Record excerpts Block Start

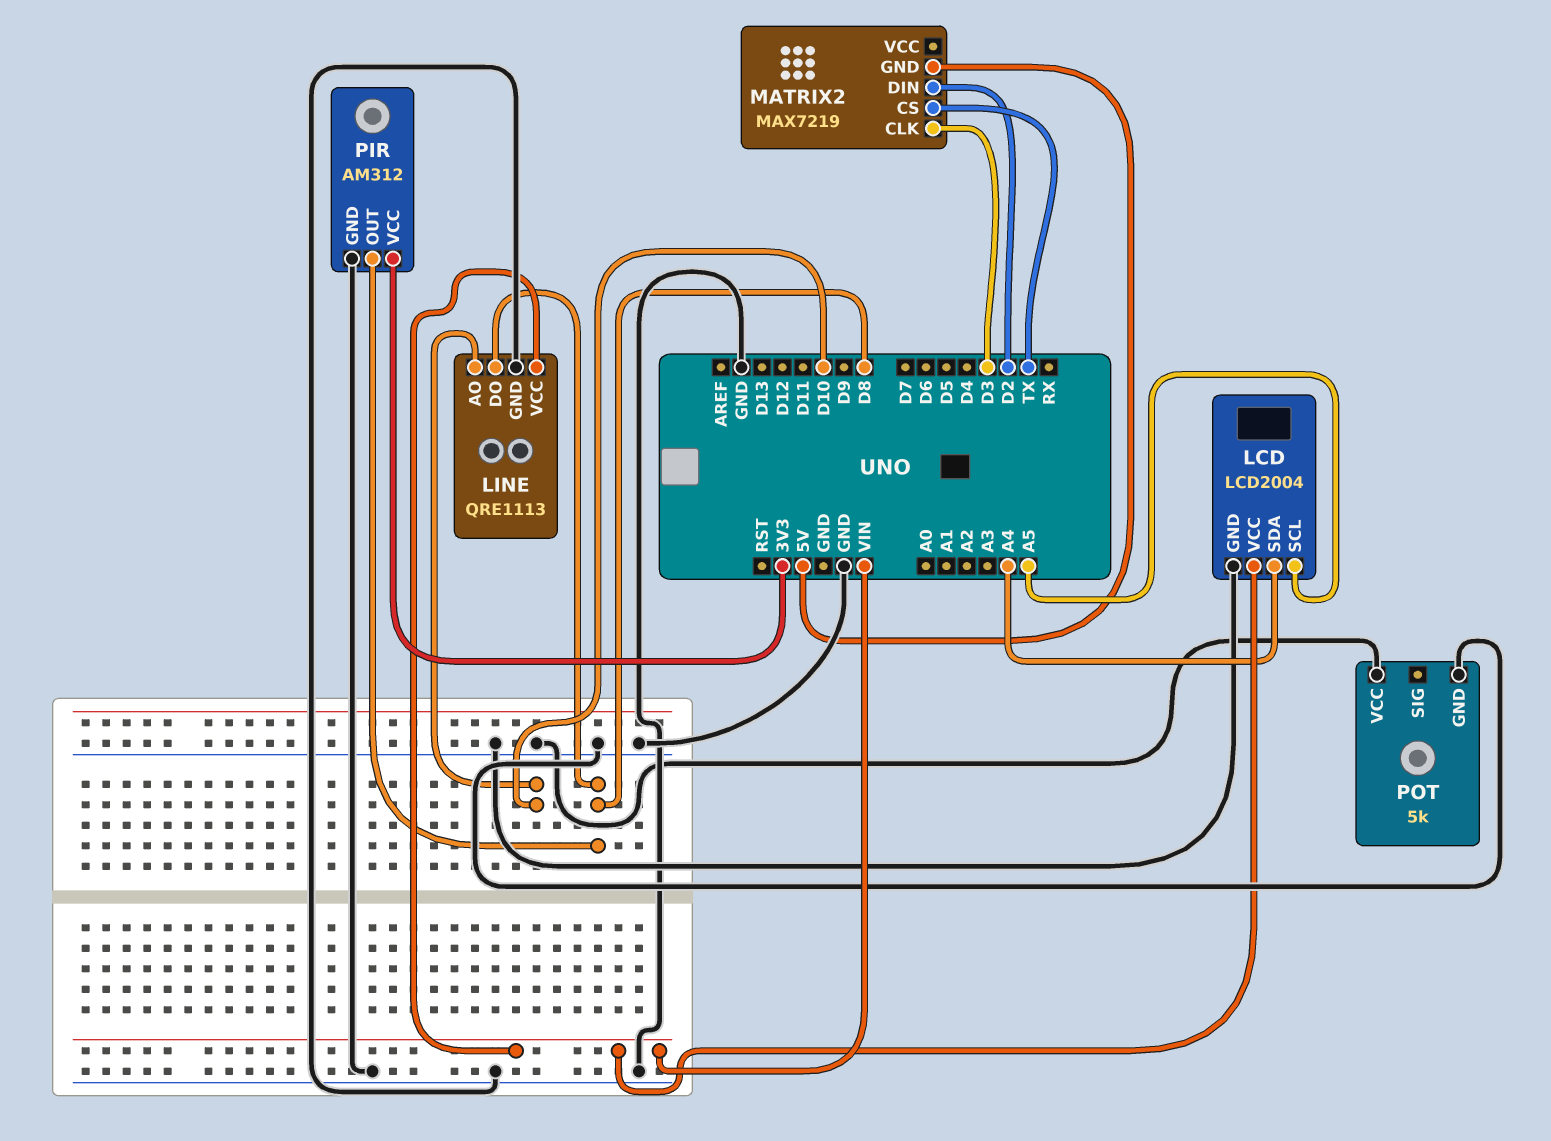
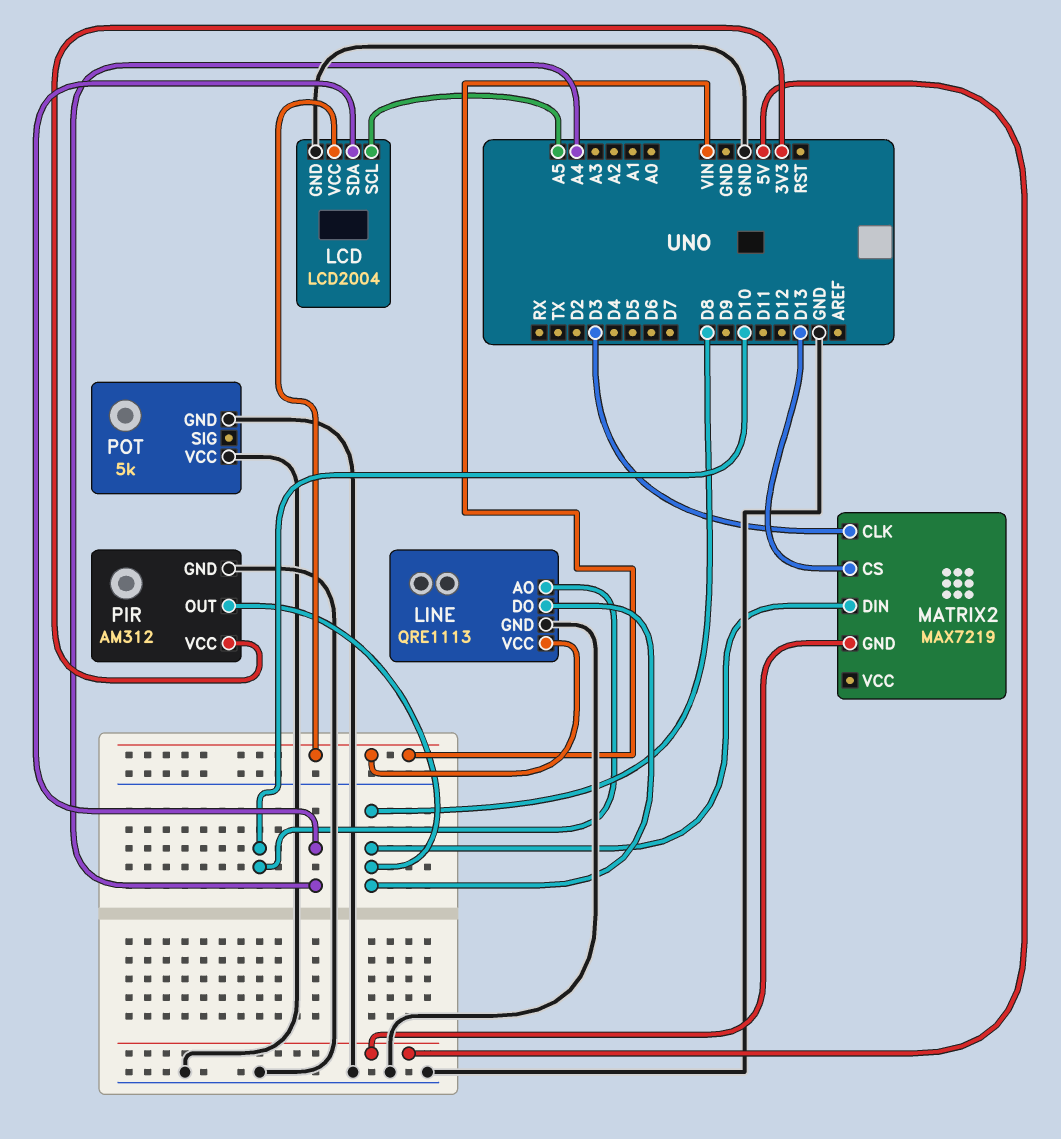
MATRIX2 pin CS: TX -> D13
MATRIX2 pin DIN: D2 -> D8

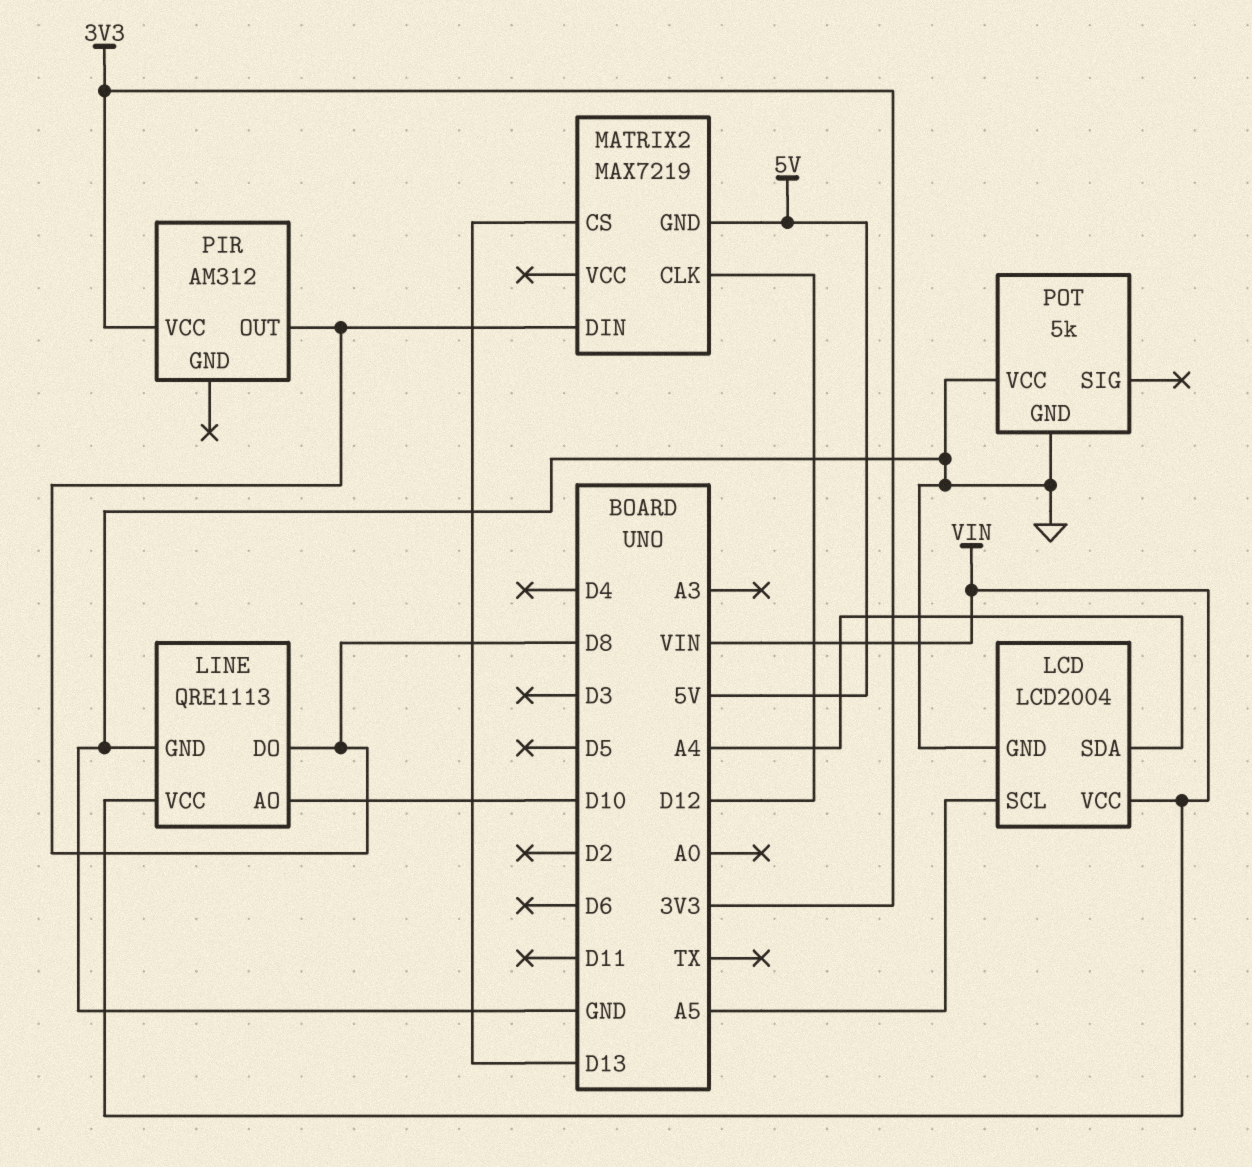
MATRIX2 pin CLK: D3 -> D12
PIR pin GND: GND -> none

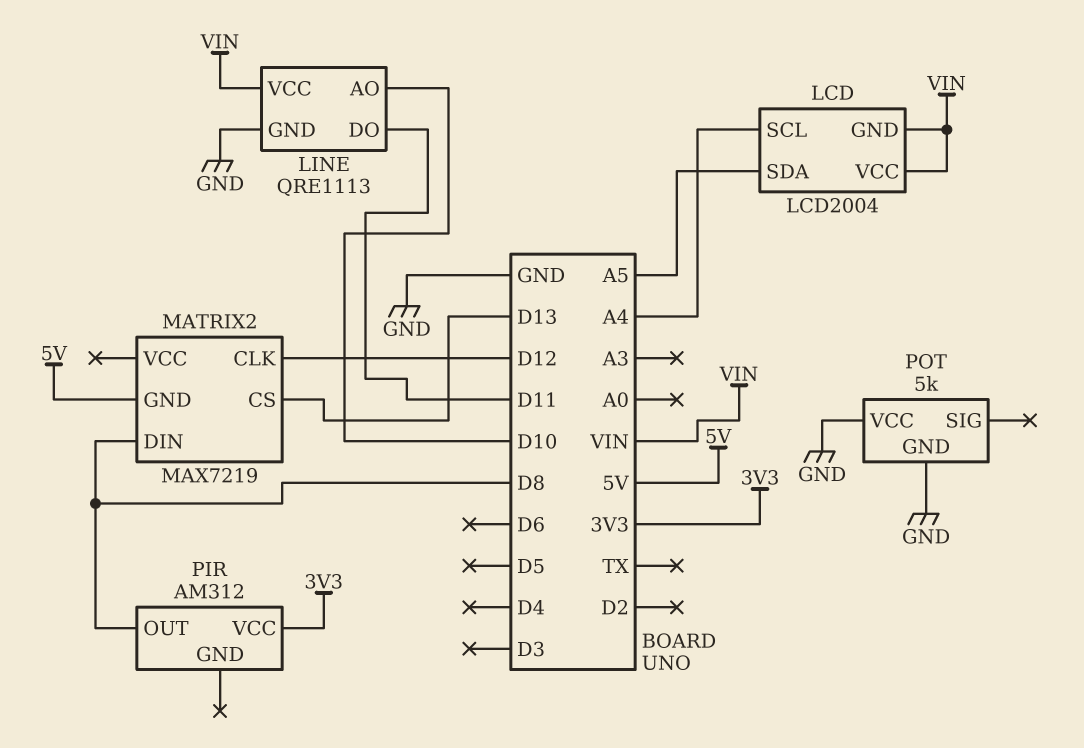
LCD pin GND: GND -> VIN
LCD pin SCL: A5 -> A4
LCD pin SDA: A4 -> A5
LINE pin DO: D8 -> D11

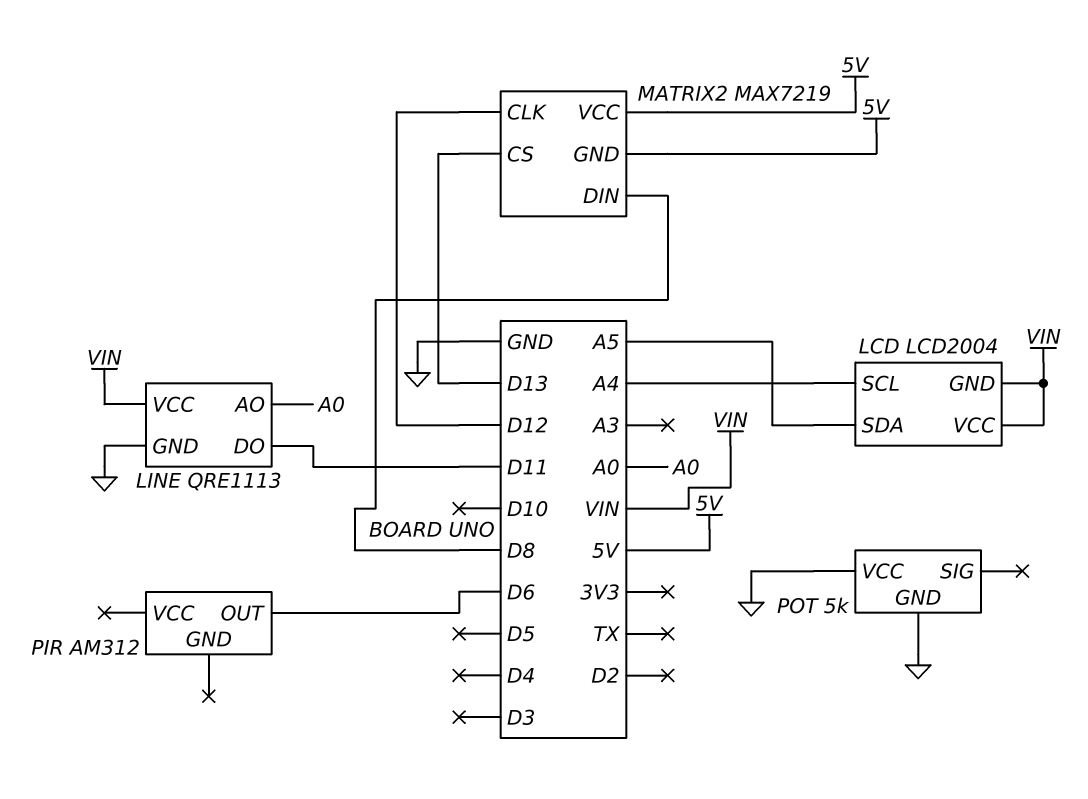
LINE pin AO: D10 -> A0
MATRIX2 pin VCC: none -> 5V
PIR pin OUT: D8 -> D6
PIR pin VCC: 3V3 -> none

Record excerpts Block End

== Task instructions ==
Give the records above again verbatim, pictures omitted.

== Exercise response ==
MATRIX2 pin CS: TX -> D13
MATRIX2 pin DIN: D2 -> D8

MATRIX2 pin CLK: D3 -> D12
PIR pin GND: GND -> none

LCD pin GND: GND -> VIN
LCD pin SCL: A5 -> A4
LCD pin SDA: A4 -> A5
LINE pin DO: D8 -> D11

LINE pin AO: D10 -> A0
MATRIX2 pin VCC: none -> 5V
PIR pin OUT: D8 -> D6
PIR pin VCC: 3V3 -> none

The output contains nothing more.